| Items listed in a dataset |
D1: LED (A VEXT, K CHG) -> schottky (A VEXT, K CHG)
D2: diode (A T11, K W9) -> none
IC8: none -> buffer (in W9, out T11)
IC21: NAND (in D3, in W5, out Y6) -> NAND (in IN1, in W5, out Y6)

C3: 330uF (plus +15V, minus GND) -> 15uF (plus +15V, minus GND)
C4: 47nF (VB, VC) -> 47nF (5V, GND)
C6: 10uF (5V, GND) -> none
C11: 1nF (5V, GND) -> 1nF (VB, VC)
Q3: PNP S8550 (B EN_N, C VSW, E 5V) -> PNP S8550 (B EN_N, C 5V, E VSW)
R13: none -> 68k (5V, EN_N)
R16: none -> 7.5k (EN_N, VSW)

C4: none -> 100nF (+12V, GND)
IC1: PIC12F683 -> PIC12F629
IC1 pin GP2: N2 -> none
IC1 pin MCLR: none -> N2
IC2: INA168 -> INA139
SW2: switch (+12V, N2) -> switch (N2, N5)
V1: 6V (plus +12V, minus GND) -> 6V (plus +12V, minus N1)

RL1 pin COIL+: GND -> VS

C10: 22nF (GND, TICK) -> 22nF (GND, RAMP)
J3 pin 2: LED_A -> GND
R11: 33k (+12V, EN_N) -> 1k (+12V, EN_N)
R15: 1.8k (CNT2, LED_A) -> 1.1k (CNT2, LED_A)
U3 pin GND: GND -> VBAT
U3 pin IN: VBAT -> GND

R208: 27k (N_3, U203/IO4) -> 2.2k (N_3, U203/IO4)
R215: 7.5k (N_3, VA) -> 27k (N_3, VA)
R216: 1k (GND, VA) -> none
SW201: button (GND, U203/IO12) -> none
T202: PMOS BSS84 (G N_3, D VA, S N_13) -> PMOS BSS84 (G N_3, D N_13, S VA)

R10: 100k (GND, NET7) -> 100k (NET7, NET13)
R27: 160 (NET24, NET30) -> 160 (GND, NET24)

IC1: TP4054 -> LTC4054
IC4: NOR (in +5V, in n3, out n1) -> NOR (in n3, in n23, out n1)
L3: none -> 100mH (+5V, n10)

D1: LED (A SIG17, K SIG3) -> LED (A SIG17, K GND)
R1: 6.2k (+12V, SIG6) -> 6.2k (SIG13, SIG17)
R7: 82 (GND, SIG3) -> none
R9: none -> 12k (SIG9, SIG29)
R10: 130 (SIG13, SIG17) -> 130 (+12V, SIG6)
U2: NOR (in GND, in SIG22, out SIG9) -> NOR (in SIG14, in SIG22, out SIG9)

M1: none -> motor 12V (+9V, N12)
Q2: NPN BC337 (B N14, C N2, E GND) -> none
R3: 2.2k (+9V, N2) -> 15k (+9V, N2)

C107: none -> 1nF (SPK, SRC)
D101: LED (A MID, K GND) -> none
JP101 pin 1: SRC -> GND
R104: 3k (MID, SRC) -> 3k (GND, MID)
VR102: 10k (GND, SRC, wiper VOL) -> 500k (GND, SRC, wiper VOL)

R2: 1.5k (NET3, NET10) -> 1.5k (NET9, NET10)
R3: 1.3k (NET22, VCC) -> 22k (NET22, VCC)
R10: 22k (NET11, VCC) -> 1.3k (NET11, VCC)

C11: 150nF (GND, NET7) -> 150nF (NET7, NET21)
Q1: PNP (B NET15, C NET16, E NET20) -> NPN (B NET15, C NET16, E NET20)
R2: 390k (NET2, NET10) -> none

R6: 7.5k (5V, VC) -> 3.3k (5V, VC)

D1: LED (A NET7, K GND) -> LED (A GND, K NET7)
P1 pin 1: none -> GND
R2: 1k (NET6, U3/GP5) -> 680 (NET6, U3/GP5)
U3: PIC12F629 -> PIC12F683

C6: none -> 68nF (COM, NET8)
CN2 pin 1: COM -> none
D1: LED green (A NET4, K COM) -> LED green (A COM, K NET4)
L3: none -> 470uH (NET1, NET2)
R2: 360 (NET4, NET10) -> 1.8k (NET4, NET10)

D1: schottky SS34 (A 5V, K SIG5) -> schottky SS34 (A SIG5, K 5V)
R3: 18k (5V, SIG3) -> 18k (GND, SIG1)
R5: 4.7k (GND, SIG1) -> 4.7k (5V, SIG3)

| What you should do |
Please transcribe the records exactly from their first line through the line holding "C4: 47nF (VB, VC) -> 47nF (5V, GND)", and leave out all others.

| Task solution |
D1: LED (A VEXT, K CHG) -> schottky (A VEXT, K CHG)
D2: diode (A T11, K W9) -> none
IC8: none -> buffer (in W9, out T11)
IC21: NAND (in D3, in W5, out Y6) -> NAND (in IN1, in W5, out Y6)

C3: 330uF (plus +15V, minus GND) -> 15uF (plus +15V, minus GND)
C4: 47nF (VB, VC) -> 47nF (5V, GND)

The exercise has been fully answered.